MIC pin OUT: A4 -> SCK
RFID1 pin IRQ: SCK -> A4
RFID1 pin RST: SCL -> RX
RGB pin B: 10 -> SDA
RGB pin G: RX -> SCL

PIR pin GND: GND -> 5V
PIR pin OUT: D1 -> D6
════
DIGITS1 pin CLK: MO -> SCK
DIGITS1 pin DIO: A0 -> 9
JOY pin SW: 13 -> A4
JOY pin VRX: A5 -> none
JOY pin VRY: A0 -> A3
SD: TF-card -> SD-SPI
════
§ WORK REQUIRED: Reproduce exactly the lines above from the line with "RFID1 pin RST: SCL -> RX" to the line with "PIR pin OUT: D1 -> D6", including both, and add nothing.

§ EXERCISE RESULT:
RFID1 pin RST: SCL -> RX
RGB pin B: 10 -> SDA
RGB pin G: RX -> SCL

PIR pin GND: GND -> 5V
PIR pin OUT: D1 -> D6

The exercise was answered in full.